(DATASET RECORDS Opens)
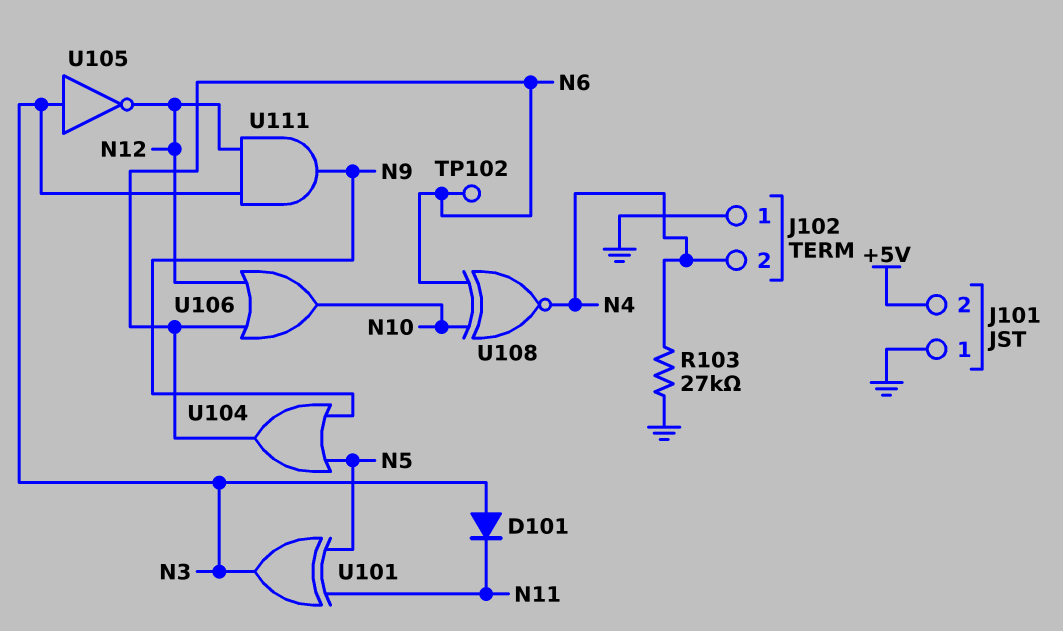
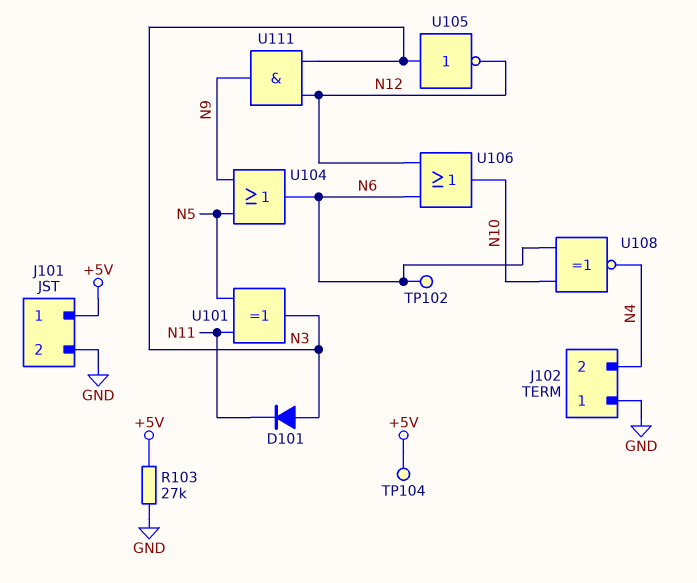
J101 pin 1: GND -> +5V
J101 pin 2: +5V -> GND
R103: 27k (GND, N4) -> 27k (+5V, GND)
TP104: none -> test point (+5V)

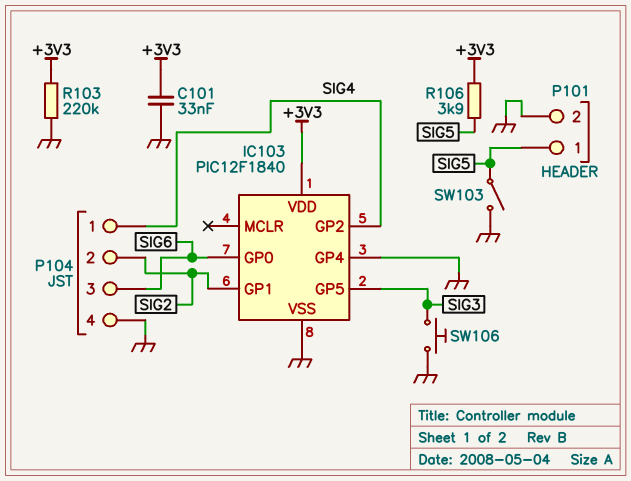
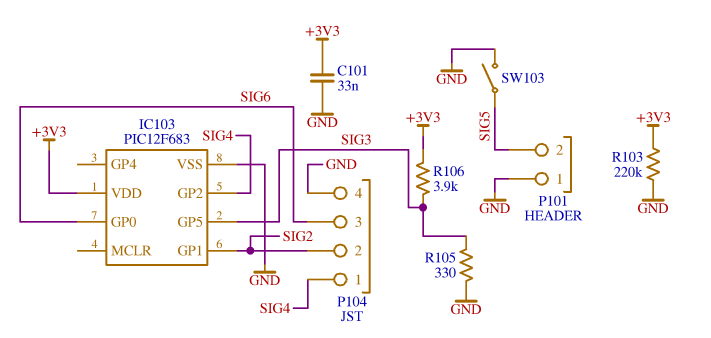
IC103: PIC12F1840 -> PIC12F683
IC103 pin GP4: GND -> none
P101 pin 1: SIG5 -> GND
P101 pin 2: GND -> SIG5
R105: none -> 330 (GND, SIG3)
R106: 3.9k (+3V3, SIG5) -> 3.9k (+3V3, SIG3)
SW106: button (GND, SIG3) -> none

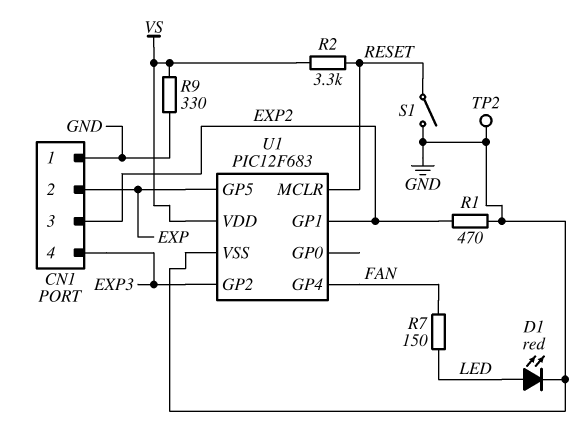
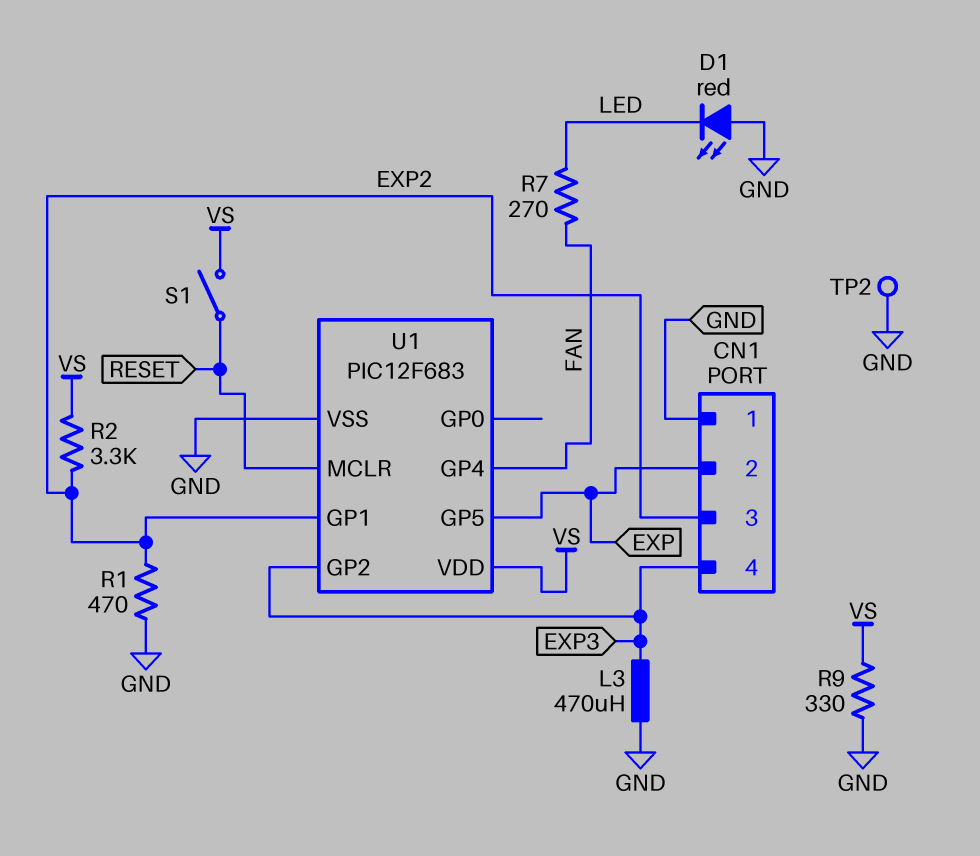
D1: LED red (A LED, K GND) -> LED red (A GND, K LED)
L3: none -> 470uH (EXP3, GND)
R2: 3.3k (RESET, VS) -> 3.3k (EXP2, VS)
R7: 150 (FAN, LED) -> 270 (FAN, LED)
S1: switch (GND, RESET) -> switch (RESET, VS)

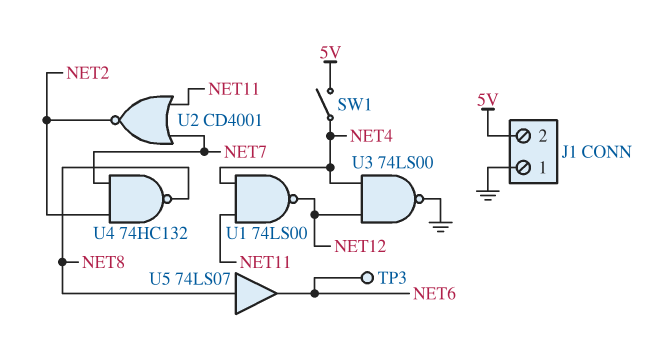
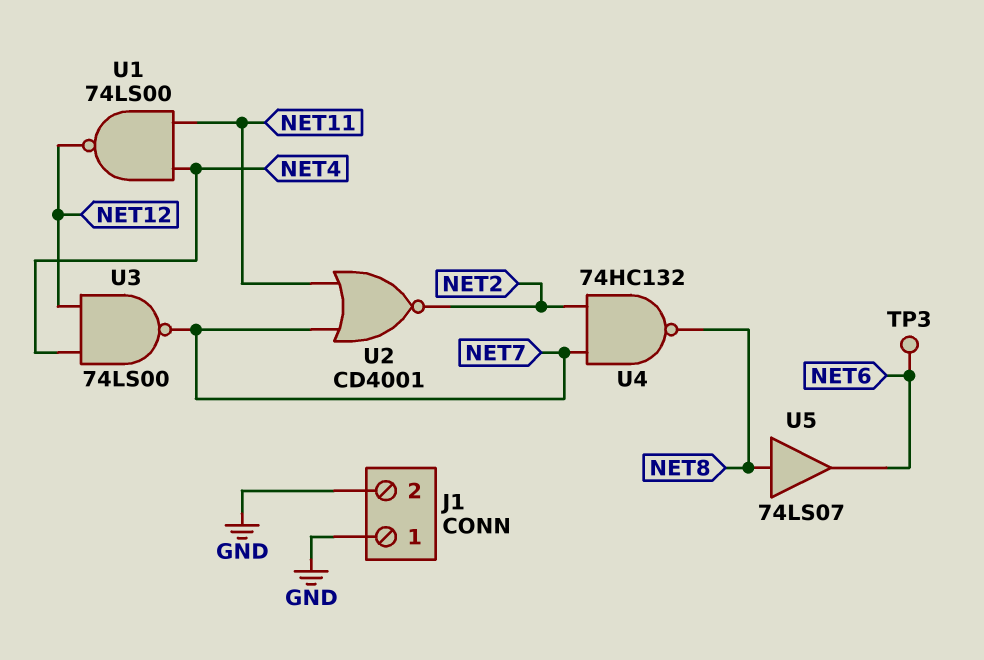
J1 pin 2: 5V -> GND
SW1: switch (5V, NET4) -> none
U3: NAND 74LS00 (in NET4, in NET12, out GND) -> NAND 74LS00 (in NET4, in NET12, out NET7)

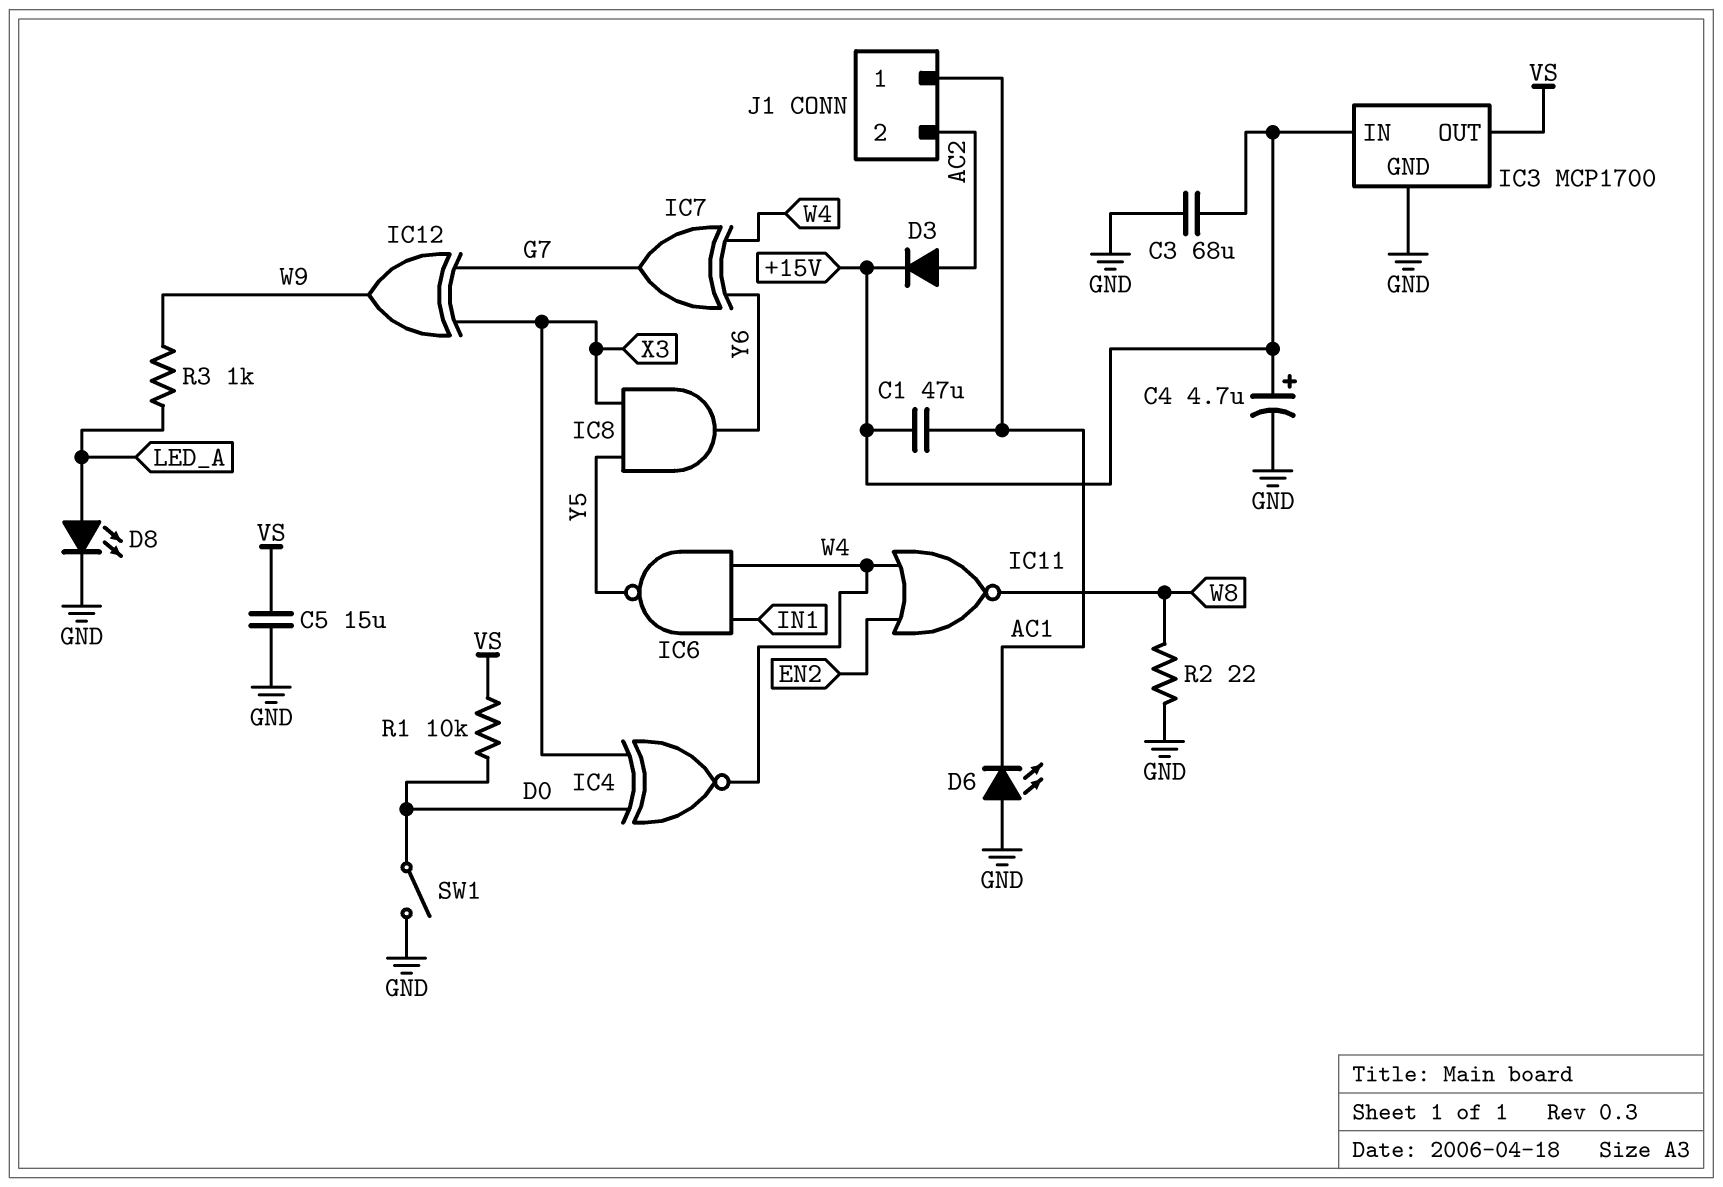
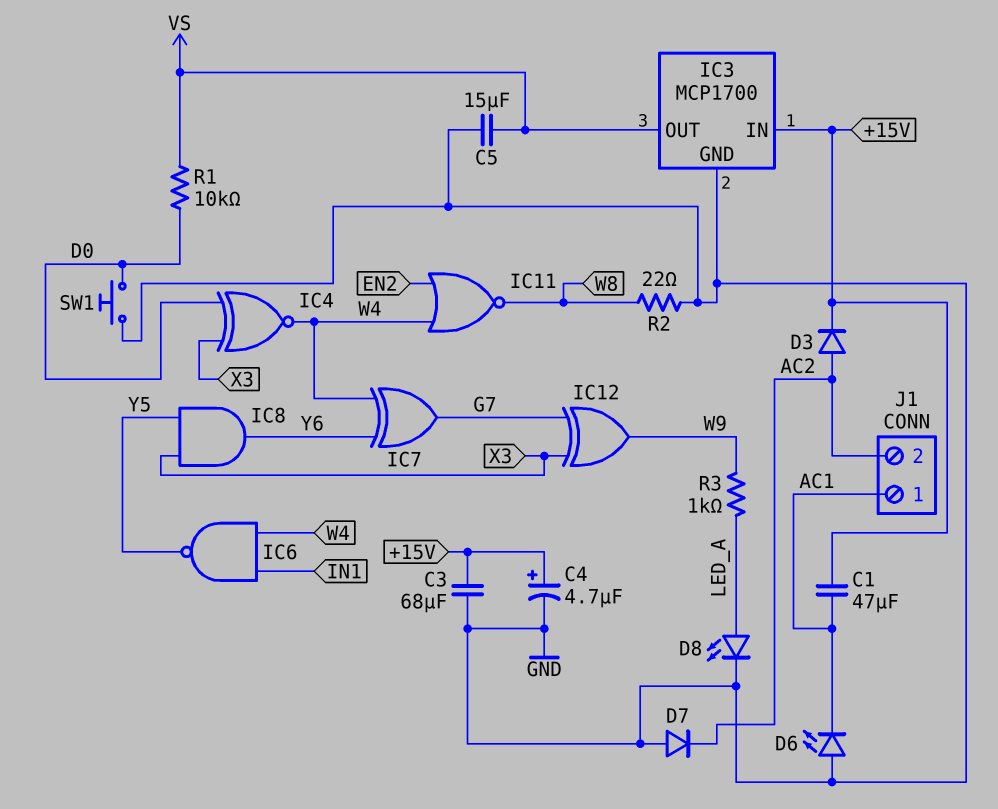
D7: none -> diode (A GND, K AC2)
SW1: switch (D0, GND) -> button (D0, GND)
(DATASET RECORDS Closes)
GOAL OF THE EXERCISE
The pictures in the data should be omitted, and every remaining line set down exactly.

RESPONSE TO THE TASK
J101 pin 1: GND -> +5V
J101 pin 2: +5V -> GND
R103: 27k (GND, N4) -> 27k (+5V, GND)
TP104: none -> test point (+5V)

IC103: PIC12F1840 -> PIC12F683
IC103 pin GP4: GND -> none
P101 pin 1: SIG5 -> GND
P101 pin 2: GND -> SIG5
R105: none -> 330 (GND, SIG3)
R106: 3.9k (+3V3, SIG5) -> 3.9k (+3V3, SIG3)
SW106: button (GND, SIG3) -> none

D1: LED red (A LED, K GND) -> LED red (A GND, K LED)
L3: none -> 470uH (EXP3, GND)
R2: 3.3k (RESET, VS) -> 3.3k (EXP2, VS)
R7: 150 (FAN, LED) -> 270 (FAN, LED)
S1: switch (GND, RESET) -> switch (RESET, VS)

J1 pin 2: 5V -> GND
SW1: switch (5V, NET4) -> none
U3: NAND 74LS00 (in NET4, in NET12, out GND) -> NAND 74LS00 (in NET4, in NET12, out NET7)

D7: none -> diode (A GND, K AC2)
SW1: switch (D0, GND) -> button (D0, GND)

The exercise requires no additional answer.